# EXERCISE REQUIREMENTS:
Word for word, please copy the line containing "building: [78,333,153,359] -> none" and all lines after it in the entries below, and only those, leaving every picture out.
================
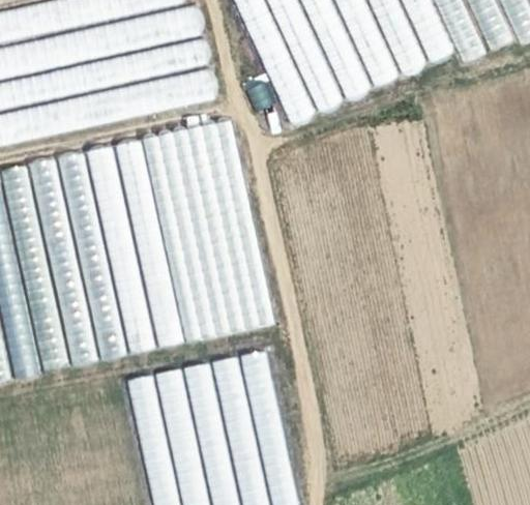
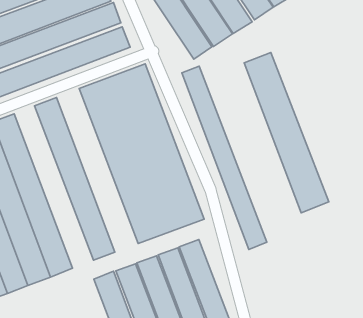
building: none -> [244,52,329,213]
building: none -> [182,66,267,249]
building: [113,139,188,350] -> none
building: [57,152,129,362] -> none

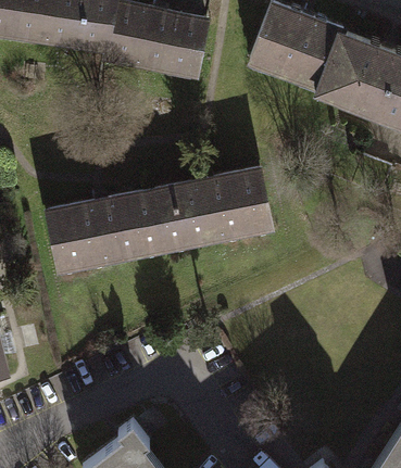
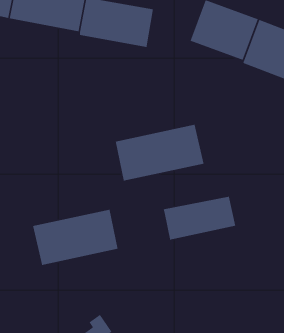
building: [51,193,164,268] -> [32,209,118,266]
building: none -> [163,196,236,241]

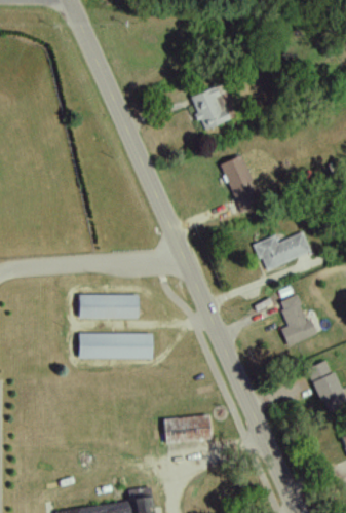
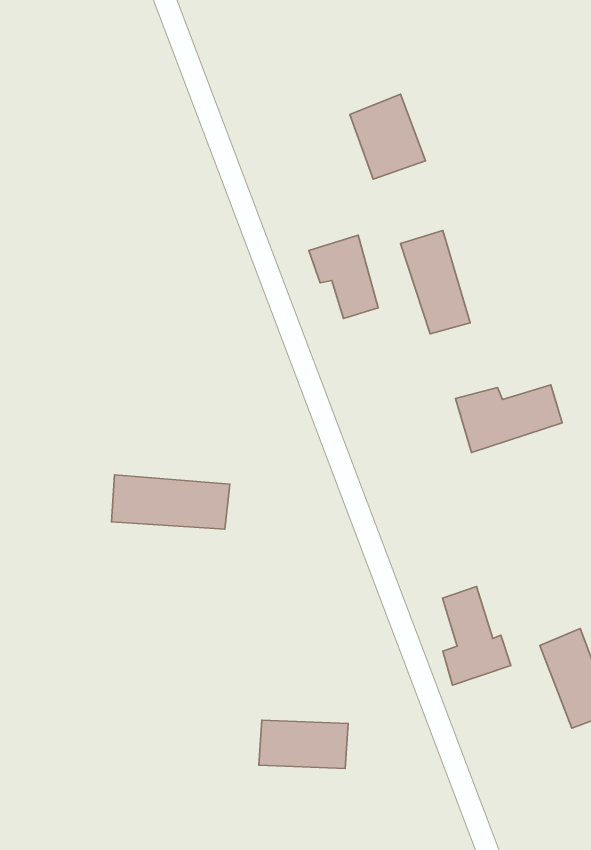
building: none -> [309,235,378,319]
building: [279,294,317,346] -> [442,587,511,685]
building: [78,333,153,359] -> none

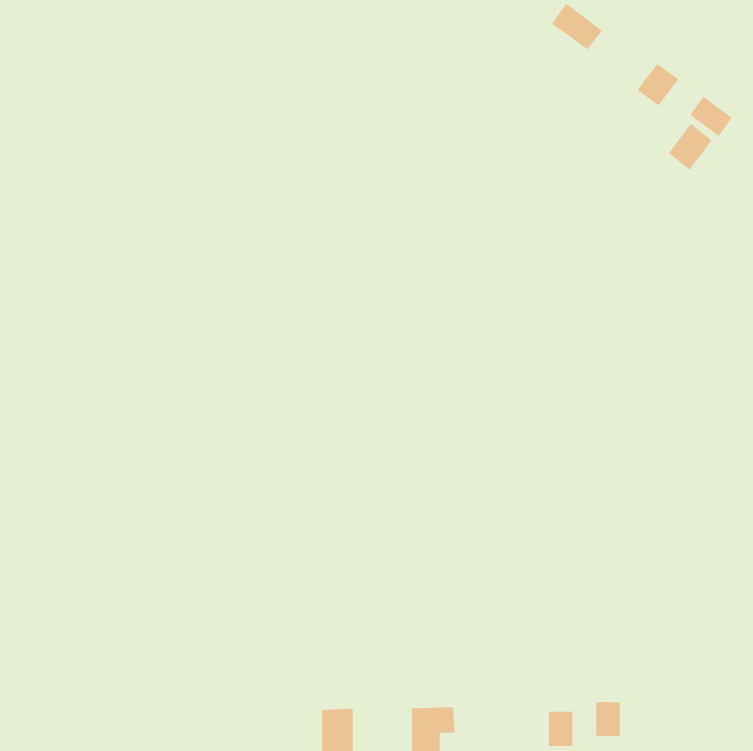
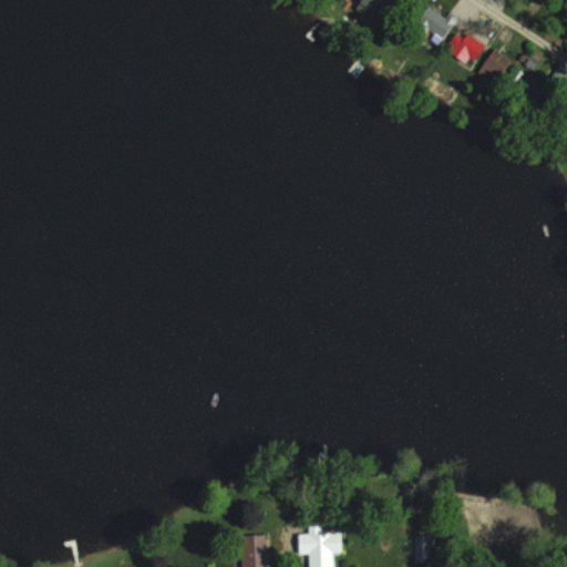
building: none -> [452,30,485,61]
building: [668,123,712,171] -> none
building: [596,701,620,737] -> none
================
# RESULT OF THIS EXERCISE:
building: [78,333,153,359] -> none

building: none -> [452,30,485,61]
building: [668,123,712,171] -> none
building: [596,701,620,737] -> none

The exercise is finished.